Drawing change detection data

══════════════════════════════

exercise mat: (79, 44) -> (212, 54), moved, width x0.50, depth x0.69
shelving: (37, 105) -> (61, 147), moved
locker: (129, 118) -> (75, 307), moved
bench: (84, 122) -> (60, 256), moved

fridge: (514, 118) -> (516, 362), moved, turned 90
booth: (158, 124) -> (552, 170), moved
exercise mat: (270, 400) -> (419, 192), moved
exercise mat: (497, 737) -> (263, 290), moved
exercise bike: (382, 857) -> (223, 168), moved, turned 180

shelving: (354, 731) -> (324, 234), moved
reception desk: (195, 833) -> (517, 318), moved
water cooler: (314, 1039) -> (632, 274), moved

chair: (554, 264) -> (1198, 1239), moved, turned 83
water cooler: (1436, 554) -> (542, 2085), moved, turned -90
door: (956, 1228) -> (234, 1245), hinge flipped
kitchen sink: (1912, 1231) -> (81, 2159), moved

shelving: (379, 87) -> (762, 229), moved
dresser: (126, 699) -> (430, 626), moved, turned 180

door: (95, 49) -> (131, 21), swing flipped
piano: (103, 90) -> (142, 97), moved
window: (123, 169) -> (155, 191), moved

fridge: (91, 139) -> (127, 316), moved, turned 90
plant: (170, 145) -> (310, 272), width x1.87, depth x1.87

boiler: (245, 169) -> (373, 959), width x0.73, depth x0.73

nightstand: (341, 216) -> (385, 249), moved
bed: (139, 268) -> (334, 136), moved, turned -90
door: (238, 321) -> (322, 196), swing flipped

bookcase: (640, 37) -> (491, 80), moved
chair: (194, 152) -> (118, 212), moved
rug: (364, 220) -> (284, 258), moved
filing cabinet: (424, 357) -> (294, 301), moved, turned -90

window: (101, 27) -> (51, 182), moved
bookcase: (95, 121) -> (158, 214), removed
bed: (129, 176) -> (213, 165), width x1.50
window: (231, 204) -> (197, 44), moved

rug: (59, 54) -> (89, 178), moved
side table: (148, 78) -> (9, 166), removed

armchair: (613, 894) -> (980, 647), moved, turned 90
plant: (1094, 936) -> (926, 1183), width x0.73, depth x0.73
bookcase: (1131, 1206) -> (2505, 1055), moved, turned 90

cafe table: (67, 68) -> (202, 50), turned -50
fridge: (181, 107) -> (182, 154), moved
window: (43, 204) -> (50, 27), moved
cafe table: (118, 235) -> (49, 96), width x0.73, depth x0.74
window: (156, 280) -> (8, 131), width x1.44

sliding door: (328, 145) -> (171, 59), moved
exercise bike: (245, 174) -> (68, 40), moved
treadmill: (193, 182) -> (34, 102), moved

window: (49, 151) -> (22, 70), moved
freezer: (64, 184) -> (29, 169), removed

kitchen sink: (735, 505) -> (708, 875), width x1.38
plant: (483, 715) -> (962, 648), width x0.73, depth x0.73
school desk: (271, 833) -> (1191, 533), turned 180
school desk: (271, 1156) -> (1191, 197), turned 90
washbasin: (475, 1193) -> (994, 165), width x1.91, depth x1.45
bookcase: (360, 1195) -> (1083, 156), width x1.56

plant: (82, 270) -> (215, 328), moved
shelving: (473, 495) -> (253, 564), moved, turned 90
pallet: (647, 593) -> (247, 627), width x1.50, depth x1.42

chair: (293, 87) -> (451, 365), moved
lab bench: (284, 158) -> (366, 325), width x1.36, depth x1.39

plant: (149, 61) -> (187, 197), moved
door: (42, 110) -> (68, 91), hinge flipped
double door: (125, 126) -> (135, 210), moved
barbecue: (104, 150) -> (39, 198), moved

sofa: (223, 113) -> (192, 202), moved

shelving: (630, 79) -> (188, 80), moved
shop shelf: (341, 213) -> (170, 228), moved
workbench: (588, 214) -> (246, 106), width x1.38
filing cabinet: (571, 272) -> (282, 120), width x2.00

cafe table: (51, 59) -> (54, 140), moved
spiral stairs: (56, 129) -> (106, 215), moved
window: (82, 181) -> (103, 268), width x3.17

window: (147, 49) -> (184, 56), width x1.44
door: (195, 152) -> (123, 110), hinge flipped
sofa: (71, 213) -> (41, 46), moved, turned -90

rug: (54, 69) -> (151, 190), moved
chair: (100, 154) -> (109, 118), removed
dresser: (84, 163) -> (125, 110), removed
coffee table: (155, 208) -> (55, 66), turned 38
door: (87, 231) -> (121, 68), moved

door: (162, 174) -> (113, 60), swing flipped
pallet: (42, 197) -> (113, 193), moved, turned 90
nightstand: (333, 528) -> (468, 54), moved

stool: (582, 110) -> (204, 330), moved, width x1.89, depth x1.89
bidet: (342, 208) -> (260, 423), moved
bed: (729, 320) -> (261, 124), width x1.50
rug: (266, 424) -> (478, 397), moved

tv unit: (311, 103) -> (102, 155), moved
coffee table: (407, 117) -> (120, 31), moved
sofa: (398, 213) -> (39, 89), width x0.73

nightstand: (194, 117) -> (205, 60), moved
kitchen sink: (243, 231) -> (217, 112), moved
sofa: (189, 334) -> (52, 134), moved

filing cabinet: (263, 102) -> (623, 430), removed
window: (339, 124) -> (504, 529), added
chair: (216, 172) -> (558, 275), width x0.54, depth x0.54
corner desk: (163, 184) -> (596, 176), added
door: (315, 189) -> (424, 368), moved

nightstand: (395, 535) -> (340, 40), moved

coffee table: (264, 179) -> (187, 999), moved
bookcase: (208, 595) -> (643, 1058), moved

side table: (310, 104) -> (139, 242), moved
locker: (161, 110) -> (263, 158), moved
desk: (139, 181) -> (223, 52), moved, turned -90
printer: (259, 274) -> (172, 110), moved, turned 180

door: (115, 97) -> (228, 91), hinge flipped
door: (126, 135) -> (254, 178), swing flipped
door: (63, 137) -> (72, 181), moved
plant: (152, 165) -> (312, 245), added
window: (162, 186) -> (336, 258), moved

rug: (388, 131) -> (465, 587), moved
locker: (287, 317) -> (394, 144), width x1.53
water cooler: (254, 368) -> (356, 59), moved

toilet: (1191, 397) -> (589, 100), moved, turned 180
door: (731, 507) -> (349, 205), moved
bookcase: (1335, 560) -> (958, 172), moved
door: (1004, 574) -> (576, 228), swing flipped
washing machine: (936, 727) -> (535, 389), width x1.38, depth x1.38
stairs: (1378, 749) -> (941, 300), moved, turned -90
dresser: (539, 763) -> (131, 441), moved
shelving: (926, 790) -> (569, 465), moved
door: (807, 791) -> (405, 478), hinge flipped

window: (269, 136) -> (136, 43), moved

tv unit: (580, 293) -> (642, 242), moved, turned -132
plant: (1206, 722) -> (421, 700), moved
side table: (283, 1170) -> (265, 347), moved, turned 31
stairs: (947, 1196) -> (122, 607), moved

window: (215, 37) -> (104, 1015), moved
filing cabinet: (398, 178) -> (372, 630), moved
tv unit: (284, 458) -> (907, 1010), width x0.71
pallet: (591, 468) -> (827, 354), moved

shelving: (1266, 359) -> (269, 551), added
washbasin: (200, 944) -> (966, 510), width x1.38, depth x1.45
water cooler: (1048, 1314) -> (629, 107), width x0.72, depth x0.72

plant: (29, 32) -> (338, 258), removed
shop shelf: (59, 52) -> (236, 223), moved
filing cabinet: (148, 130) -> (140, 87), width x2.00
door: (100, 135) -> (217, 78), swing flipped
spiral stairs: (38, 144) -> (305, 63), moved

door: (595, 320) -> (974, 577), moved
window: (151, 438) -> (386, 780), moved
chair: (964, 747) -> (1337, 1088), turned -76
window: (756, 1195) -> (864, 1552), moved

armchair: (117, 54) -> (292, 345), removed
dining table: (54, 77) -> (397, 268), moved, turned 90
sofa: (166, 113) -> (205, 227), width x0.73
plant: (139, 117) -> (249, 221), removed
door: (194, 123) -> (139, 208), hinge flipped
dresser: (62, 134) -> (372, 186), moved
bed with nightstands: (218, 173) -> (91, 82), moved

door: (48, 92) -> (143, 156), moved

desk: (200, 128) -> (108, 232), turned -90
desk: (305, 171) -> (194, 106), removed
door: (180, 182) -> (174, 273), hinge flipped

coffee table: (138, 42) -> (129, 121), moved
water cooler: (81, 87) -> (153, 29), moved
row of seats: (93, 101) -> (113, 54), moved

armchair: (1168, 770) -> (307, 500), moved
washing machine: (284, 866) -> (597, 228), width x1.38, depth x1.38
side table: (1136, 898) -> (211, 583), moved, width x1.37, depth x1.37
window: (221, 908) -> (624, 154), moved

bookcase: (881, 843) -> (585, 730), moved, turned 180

══════════════════════════════

EXERCISE DETAILS
Extract from the records above the lines from the one containing "window: (269, 136) -> (136, 43), moved" to the one containing "door: (180, 182) -> (174, 273), hinge flipped", both lines included, exactly as they appear and with nothing else.

SOLUTION BELOW
window: (269, 136) -> (136, 43), moved

tv unit: (580, 293) -> (642, 242), moved, turned -132
plant: (1206, 722) -> (421, 700), moved
side table: (283, 1170) -> (265, 347), moved, turned 31
stairs: (947, 1196) -> (122, 607), moved

window: (215, 37) -> (104, 1015), moved
filing cabinet: (398, 178) -> (372, 630), moved
tv unit: (284, 458) -> (907, 1010), width x0.71
pallet: (591, 468) -> (827, 354), moved

shelving: (1266, 359) -> (269, 551), added
washbasin: (200, 944) -> (966, 510), width x1.38, depth x1.45
water cooler: (1048, 1314) -> (629, 107), width x0.72, depth x0.72

plant: (29, 32) -> (338, 258), removed
shop shelf: (59, 52) -> (236, 223), moved
filing cabinet: (148, 130) -> (140, 87), width x2.00
door: (100, 135) -> (217, 78), swing flipped
spiral stairs: (38, 144) -> (305, 63), moved

door: (595, 320) -> (974, 577), moved
window: (151, 438) -> (386, 780), moved
chair: (964, 747) -> (1337, 1088), turned -76
window: (756, 1195) -> (864, 1552), moved

armchair: (117, 54) -> (292, 345), removed
dining table: (54, 77) -> (397, 268), moved, turned 90
sofa: (166, 113) -> (205, 227), width x0.73
plant: (139, 117) -> (249, 221), removed
door: (194, 123) -> (139, 208), hinge flipped
dresser: (62, 134) -> (372, 186), moved
bed with nightstands: (218, 173) -> (91, 82), moved

door: (48, 92) -> (143, 156), moved

desk: (200, 128) -> (108, 232), turned -90
desk: (305, 171) -> (194, 106), removed
door: (180, 182) -> (174, 273), hinge flipped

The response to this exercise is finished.